**Activity:** Take every line from the entries below that includes the word "turquoise" and copy it.

**Data to process:**
━━━━━━━━━━

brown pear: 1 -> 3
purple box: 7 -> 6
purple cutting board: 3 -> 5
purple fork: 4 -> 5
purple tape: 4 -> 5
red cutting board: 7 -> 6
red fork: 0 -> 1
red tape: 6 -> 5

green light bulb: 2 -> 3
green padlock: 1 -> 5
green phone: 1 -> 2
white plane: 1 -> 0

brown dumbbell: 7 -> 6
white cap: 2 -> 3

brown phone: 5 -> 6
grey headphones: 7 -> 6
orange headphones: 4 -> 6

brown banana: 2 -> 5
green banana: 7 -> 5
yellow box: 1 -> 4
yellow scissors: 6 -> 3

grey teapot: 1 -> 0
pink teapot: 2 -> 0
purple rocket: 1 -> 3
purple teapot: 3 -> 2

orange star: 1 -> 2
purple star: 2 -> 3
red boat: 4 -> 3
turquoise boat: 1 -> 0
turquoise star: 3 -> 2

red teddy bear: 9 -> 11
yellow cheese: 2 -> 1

━━━━━━━━━━

**Answer space:**
turquoise boat: 1 -> 0
turquoise star: 3 -> 2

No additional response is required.